═════ Task inputs
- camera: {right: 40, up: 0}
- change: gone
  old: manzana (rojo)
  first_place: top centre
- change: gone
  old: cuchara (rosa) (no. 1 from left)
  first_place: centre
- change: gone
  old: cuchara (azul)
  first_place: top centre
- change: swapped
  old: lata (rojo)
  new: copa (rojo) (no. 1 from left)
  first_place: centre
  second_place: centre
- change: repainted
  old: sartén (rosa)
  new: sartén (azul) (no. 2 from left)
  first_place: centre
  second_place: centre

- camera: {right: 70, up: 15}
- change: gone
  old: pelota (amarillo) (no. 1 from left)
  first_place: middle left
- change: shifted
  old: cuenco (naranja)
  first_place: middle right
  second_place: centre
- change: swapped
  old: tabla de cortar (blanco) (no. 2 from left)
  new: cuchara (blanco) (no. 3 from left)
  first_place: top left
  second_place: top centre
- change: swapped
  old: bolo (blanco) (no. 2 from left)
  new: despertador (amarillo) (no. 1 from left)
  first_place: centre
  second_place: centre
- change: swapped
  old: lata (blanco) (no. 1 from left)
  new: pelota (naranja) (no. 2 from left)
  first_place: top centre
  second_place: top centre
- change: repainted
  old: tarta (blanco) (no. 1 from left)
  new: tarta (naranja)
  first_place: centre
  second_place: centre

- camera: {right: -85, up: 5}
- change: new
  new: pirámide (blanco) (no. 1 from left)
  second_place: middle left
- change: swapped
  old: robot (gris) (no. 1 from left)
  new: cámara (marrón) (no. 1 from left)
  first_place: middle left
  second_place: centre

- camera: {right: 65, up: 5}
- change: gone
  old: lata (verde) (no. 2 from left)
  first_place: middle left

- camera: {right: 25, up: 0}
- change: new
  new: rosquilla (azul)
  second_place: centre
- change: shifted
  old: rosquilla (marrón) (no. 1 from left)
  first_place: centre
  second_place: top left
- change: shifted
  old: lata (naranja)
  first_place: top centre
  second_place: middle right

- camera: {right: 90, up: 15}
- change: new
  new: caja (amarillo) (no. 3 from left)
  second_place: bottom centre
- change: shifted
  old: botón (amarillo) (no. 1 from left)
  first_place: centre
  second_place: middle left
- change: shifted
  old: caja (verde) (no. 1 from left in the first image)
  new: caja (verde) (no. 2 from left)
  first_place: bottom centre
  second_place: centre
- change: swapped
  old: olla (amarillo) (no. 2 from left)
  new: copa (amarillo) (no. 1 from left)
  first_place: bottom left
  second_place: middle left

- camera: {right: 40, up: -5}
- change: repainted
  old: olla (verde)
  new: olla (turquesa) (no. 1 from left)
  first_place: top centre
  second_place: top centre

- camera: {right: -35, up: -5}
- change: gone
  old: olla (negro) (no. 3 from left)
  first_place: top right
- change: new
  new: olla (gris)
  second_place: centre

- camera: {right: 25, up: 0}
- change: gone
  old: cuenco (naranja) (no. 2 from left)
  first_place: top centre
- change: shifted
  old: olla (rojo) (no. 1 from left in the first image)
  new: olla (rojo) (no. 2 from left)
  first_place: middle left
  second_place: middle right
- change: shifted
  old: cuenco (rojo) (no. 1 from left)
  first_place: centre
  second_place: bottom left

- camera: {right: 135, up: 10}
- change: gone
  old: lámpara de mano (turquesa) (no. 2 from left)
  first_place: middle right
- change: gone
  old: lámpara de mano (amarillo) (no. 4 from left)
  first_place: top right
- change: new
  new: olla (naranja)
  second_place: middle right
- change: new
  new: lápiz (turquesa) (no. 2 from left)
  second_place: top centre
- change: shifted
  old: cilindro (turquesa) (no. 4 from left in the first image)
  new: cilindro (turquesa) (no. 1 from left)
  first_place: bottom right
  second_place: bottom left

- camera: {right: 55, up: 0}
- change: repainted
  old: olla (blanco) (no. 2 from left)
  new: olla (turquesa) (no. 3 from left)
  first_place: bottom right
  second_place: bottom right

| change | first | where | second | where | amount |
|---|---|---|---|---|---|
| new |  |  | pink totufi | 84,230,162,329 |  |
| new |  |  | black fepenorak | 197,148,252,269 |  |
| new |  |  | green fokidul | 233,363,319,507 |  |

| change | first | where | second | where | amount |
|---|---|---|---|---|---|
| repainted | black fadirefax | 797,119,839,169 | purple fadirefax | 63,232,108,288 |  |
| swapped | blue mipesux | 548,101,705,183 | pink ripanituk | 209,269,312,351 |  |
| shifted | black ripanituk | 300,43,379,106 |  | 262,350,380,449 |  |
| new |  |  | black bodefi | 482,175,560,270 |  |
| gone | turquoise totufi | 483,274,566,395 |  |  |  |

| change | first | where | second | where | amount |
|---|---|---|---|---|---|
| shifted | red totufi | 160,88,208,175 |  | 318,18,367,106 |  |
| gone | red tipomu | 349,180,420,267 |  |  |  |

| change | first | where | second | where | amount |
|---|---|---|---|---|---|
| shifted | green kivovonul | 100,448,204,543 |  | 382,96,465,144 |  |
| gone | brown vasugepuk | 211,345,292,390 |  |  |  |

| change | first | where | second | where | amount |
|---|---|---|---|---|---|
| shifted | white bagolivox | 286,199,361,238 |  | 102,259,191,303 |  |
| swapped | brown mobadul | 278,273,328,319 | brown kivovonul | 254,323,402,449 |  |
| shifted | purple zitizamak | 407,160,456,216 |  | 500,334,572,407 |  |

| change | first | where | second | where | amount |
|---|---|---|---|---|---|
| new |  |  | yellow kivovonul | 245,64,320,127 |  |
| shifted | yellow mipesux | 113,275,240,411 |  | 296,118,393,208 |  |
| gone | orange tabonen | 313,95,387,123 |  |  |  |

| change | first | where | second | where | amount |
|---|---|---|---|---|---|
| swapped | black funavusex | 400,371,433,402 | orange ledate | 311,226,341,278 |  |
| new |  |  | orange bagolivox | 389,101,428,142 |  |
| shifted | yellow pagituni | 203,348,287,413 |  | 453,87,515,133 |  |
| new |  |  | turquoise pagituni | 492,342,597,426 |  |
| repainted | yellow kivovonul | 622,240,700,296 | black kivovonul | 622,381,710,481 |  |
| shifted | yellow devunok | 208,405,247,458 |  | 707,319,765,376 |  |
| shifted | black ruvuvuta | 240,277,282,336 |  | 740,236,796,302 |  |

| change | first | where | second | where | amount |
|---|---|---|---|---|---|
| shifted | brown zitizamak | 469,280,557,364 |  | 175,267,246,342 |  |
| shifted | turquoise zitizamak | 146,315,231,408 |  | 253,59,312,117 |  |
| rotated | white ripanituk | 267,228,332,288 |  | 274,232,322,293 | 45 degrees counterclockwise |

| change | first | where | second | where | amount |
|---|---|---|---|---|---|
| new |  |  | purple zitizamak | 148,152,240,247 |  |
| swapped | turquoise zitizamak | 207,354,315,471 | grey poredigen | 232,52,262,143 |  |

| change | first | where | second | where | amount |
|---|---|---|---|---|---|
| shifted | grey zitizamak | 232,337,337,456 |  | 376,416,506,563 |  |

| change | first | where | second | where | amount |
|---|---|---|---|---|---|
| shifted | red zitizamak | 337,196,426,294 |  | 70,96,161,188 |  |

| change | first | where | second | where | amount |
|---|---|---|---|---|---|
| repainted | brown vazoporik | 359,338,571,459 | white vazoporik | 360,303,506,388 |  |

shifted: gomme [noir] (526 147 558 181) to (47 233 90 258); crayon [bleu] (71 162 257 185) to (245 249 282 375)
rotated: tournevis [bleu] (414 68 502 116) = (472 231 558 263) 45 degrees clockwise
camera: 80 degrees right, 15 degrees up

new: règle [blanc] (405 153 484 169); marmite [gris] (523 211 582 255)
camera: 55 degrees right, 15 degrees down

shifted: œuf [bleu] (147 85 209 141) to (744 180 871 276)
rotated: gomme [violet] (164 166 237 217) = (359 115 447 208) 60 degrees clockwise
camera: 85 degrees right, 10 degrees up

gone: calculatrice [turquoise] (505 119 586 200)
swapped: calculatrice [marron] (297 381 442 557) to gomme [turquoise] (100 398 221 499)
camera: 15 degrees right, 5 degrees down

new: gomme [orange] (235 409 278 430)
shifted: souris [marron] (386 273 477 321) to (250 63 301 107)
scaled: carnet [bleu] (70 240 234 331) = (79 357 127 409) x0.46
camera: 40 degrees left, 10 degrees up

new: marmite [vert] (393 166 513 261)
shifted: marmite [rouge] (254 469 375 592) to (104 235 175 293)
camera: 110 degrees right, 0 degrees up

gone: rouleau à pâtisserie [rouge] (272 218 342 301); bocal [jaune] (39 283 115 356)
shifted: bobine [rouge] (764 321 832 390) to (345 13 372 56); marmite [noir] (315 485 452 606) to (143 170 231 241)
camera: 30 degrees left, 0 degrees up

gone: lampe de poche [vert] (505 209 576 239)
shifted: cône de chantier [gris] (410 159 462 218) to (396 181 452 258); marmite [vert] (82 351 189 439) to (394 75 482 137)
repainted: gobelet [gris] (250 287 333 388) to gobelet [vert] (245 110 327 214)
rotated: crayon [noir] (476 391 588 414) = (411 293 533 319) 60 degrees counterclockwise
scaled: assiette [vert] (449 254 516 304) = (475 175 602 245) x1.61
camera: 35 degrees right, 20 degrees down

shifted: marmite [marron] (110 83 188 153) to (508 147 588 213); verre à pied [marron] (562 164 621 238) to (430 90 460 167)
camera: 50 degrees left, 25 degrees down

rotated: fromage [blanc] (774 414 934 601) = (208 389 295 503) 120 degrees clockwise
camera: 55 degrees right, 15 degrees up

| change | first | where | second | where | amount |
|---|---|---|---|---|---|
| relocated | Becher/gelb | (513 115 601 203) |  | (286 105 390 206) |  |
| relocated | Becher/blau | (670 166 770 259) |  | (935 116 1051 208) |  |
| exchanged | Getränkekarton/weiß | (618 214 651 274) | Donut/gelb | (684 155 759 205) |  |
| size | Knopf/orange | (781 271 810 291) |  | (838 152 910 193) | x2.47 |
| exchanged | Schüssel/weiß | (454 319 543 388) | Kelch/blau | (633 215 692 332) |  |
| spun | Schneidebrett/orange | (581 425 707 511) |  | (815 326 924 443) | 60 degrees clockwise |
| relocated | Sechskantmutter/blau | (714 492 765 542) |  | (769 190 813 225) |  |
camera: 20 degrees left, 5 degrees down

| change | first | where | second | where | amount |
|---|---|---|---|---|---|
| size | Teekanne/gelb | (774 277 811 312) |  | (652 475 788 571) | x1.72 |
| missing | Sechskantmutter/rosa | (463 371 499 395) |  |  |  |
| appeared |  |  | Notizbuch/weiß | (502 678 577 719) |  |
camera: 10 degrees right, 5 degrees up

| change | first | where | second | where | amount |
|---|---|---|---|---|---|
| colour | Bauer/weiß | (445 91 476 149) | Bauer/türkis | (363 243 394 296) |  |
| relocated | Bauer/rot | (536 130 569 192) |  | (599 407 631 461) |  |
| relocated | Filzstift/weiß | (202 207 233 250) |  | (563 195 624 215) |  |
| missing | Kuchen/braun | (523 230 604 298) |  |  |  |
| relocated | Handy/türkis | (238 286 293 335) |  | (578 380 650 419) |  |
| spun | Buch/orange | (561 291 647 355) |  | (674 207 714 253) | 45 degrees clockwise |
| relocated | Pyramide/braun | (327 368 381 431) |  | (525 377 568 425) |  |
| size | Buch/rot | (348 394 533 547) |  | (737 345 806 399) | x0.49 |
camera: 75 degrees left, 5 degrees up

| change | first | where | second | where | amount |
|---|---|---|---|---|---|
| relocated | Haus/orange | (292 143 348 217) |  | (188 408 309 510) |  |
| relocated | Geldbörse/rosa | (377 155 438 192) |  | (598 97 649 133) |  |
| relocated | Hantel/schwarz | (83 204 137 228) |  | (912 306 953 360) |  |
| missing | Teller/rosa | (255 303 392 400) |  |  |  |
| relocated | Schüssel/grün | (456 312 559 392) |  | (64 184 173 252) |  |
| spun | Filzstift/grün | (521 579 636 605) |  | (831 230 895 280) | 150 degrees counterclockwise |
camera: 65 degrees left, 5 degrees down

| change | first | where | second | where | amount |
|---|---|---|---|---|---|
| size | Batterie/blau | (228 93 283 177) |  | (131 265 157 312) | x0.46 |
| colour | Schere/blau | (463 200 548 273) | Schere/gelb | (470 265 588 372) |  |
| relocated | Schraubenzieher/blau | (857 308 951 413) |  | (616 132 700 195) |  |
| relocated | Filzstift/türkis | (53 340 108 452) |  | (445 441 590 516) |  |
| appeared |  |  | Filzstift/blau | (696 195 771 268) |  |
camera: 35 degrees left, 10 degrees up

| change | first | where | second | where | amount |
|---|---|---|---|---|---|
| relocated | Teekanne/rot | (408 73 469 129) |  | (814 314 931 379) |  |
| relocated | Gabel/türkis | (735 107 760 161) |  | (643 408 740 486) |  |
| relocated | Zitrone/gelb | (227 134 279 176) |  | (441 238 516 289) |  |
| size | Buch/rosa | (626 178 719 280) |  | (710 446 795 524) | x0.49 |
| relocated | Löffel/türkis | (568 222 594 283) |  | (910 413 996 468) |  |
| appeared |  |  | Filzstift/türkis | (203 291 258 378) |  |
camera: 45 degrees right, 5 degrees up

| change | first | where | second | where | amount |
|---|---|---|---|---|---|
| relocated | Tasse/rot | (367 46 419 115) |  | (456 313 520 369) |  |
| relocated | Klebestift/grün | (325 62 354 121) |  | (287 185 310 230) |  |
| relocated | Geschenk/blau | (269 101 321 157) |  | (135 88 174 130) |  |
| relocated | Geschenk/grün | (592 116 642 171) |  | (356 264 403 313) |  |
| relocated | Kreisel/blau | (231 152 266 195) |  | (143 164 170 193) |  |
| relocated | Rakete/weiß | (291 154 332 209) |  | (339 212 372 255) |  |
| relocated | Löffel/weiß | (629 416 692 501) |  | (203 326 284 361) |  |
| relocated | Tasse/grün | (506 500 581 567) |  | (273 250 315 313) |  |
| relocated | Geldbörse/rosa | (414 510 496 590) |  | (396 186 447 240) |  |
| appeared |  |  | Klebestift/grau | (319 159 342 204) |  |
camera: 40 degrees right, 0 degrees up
══════════
Activity >> Show every line from the entries above in which the word "exchanged" appears.

Written answer >>
| exchanged | Getränkekarton/weiß | (618 214 651 274) | Donut/gelb | (684 155 759 205) |  |
| exchanged | Schüssel/weiß | (454 319 543 388) | Kelch/blau | (633 215 692 332) |  |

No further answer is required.